>>>

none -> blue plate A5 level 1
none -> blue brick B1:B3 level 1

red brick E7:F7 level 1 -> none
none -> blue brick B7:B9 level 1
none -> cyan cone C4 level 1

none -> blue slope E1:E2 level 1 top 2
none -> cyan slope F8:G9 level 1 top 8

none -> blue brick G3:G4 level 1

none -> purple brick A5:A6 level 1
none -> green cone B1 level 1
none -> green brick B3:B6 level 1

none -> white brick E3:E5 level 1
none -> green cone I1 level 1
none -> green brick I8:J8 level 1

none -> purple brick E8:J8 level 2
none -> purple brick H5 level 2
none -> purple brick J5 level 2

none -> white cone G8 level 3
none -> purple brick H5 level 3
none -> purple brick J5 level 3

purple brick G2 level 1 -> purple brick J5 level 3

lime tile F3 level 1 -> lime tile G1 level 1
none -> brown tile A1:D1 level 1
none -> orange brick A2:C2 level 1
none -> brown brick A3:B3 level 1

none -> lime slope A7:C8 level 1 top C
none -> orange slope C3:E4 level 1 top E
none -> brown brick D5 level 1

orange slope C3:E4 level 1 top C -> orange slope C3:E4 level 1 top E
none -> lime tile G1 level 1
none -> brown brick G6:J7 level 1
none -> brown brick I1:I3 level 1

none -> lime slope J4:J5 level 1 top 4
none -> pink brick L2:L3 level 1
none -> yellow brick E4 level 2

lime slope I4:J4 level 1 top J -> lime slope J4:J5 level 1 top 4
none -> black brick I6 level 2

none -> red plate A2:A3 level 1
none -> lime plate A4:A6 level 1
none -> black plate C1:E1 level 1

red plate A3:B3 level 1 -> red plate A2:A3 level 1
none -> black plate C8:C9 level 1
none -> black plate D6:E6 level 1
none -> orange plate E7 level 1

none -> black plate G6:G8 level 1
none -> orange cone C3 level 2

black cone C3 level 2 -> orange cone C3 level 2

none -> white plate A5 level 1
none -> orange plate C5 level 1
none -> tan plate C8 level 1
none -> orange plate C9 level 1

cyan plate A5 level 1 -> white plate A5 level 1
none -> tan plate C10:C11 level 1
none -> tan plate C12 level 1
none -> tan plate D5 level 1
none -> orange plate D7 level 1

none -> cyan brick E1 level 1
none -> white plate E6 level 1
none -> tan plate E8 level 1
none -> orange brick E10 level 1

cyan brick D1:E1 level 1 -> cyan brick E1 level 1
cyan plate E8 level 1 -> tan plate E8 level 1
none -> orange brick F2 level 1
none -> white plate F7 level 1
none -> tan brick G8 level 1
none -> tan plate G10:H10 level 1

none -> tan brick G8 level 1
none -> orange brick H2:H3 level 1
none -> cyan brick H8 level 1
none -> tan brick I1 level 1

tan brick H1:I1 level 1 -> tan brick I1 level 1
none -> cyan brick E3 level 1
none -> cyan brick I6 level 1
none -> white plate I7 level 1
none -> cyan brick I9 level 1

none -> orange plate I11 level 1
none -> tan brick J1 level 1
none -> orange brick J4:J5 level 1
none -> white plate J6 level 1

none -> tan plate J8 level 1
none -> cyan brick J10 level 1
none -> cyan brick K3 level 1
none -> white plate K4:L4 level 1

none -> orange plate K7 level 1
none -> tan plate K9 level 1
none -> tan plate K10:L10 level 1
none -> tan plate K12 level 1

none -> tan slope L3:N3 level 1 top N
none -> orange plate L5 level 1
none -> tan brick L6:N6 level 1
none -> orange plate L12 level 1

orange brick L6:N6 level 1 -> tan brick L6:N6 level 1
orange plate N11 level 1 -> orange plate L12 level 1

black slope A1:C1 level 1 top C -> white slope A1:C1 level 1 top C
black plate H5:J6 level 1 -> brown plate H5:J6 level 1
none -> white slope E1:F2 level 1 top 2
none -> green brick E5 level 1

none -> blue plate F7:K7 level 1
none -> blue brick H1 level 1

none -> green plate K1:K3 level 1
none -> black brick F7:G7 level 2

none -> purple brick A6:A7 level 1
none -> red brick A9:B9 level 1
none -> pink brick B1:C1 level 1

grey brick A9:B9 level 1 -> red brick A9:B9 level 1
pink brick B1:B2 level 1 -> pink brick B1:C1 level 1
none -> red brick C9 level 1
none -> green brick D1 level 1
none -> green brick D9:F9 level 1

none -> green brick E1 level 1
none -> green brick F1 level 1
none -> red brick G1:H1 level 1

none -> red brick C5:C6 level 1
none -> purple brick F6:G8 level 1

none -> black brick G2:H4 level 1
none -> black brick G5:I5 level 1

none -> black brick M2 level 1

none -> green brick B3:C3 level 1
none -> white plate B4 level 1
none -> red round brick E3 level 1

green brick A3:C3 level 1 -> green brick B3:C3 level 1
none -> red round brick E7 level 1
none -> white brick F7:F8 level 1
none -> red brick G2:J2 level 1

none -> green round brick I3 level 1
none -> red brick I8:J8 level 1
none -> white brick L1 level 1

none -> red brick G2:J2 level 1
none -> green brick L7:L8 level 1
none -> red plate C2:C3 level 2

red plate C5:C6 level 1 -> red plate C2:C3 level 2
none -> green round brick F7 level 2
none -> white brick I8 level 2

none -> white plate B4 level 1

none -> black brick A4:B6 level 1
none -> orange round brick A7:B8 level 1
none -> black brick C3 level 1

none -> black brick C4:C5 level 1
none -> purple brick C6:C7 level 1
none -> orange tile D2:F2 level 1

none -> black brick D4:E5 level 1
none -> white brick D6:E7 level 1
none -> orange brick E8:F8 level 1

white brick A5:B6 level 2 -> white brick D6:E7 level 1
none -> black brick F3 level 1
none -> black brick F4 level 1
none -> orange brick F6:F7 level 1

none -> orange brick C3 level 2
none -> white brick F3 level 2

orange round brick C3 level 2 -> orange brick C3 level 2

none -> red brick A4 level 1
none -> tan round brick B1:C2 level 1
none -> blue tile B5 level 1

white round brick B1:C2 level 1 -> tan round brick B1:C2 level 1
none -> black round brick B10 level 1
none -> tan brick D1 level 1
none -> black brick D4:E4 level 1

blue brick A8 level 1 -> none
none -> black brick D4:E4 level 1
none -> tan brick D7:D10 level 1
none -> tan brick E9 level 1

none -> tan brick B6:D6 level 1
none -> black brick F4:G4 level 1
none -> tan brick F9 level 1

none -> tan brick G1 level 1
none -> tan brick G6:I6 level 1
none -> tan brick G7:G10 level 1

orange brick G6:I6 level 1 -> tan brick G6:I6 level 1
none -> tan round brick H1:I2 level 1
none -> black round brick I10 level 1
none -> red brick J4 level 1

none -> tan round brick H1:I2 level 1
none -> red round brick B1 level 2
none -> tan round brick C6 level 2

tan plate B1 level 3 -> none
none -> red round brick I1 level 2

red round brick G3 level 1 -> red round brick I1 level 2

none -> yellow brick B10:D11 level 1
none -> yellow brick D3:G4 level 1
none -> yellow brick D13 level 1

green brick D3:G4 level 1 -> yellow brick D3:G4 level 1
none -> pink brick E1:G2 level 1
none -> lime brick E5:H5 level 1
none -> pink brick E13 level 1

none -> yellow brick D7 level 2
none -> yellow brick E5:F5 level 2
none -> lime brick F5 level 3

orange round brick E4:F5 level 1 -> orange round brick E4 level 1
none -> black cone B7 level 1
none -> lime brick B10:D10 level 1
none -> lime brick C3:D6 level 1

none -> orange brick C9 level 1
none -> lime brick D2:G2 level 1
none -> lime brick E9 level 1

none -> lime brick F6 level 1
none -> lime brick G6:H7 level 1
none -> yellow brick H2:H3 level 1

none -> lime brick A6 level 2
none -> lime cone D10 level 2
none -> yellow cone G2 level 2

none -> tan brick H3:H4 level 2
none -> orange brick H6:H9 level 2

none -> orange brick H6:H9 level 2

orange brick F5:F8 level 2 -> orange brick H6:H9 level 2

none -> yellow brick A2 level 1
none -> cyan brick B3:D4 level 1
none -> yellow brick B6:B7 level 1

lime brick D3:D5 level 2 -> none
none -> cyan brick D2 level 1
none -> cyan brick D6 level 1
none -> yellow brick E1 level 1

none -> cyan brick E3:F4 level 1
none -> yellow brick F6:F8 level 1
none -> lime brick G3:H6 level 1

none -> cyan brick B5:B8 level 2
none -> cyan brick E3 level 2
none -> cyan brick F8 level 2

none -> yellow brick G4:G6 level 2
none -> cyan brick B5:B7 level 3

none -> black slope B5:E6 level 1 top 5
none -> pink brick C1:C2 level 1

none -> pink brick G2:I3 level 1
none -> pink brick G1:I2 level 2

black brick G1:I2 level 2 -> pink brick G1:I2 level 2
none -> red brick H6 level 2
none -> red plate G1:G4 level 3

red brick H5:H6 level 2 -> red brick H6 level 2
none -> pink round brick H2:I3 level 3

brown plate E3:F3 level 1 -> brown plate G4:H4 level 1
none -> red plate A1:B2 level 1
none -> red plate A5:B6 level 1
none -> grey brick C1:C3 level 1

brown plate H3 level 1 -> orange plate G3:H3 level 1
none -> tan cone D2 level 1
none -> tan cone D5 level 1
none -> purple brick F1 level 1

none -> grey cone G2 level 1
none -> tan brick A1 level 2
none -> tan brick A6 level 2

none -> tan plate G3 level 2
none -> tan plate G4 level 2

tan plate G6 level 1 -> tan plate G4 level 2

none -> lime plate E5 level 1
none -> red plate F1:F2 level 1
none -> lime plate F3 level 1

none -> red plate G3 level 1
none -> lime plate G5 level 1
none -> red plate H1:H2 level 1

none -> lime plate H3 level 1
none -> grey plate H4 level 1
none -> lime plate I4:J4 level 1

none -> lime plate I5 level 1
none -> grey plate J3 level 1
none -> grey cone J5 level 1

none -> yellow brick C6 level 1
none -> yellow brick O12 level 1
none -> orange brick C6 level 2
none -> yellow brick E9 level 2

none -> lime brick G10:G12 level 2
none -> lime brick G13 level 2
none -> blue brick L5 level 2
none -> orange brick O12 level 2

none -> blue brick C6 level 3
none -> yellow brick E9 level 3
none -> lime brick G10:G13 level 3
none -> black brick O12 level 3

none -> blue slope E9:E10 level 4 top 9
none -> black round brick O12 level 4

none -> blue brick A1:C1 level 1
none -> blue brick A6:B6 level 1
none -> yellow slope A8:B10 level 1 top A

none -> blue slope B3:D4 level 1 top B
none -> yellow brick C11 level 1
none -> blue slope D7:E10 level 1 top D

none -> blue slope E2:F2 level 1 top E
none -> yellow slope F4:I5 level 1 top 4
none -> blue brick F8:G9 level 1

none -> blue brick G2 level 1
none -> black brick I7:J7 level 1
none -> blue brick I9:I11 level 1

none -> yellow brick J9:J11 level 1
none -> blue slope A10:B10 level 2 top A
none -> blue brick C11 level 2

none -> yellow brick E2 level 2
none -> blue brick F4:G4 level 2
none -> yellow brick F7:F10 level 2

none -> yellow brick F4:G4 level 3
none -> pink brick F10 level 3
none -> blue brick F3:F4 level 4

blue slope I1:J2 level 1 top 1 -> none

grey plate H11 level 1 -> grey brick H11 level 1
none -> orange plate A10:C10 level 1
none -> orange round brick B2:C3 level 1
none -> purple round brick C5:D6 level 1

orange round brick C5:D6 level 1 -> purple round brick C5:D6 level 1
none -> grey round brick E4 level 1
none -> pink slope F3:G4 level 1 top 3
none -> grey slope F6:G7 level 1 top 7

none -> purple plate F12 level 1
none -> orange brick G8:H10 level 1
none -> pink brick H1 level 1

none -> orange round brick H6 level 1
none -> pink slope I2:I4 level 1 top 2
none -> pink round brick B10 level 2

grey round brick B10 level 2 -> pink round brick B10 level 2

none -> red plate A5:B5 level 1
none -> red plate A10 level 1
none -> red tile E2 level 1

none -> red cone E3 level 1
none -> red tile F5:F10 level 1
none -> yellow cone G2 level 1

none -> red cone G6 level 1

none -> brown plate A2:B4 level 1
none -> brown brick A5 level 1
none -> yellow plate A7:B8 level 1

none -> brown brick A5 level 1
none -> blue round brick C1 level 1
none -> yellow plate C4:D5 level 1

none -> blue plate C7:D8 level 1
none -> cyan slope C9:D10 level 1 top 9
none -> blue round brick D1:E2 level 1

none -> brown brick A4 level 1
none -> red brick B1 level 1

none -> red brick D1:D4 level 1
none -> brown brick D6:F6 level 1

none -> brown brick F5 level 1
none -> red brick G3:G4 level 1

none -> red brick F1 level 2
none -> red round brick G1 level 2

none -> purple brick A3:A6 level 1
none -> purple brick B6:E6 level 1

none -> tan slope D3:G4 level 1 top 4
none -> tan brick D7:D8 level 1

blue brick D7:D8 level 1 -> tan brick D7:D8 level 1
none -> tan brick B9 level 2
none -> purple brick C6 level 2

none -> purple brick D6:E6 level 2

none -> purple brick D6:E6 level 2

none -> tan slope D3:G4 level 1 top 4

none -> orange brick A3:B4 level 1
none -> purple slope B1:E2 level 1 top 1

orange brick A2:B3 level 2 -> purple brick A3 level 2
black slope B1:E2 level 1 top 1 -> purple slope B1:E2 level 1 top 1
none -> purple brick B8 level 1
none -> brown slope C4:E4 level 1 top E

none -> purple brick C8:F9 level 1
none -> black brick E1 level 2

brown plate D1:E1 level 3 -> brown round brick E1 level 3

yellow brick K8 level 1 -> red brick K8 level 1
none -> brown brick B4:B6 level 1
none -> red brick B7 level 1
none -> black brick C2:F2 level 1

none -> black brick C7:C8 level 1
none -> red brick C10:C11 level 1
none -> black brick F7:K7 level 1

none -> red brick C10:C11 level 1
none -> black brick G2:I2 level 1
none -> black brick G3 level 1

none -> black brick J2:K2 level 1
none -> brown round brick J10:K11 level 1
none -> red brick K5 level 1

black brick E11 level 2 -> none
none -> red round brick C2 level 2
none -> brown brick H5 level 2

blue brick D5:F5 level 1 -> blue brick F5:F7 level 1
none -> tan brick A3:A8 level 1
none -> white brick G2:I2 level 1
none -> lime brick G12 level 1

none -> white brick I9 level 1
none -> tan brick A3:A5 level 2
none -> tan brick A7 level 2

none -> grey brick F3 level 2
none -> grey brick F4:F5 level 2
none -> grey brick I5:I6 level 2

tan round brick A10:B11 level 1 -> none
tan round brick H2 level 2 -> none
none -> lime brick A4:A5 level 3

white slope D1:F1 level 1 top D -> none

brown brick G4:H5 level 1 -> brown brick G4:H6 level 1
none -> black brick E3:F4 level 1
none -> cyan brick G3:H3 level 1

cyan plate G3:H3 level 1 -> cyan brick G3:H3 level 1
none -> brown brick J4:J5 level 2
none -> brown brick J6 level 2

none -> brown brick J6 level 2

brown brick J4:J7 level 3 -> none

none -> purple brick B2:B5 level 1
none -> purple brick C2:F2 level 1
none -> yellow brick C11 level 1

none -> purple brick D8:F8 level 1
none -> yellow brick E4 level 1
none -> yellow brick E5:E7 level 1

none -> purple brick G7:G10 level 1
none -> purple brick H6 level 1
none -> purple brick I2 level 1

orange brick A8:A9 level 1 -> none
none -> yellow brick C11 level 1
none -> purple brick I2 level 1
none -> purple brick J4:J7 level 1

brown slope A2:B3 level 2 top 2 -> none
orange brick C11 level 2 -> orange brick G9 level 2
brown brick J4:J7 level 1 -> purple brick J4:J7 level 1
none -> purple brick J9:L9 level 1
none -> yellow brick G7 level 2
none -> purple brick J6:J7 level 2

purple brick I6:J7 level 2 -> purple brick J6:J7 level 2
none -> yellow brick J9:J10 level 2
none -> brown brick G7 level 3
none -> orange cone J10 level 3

<<<

▶ Exercise brief: From the entries above, show each line that includes the string "tile".

▶ Task solution:
lime tile F3 level 1 -> lime tile G1 level 1
none -> brown tile A1:D1 level 1
none -> lime tile G1 level 1
none -> orange tile D2:F2 level 1
none -> blue tile B5 level 1
none -> red tile E2 level 1
none -> red tile F5:F10 level 1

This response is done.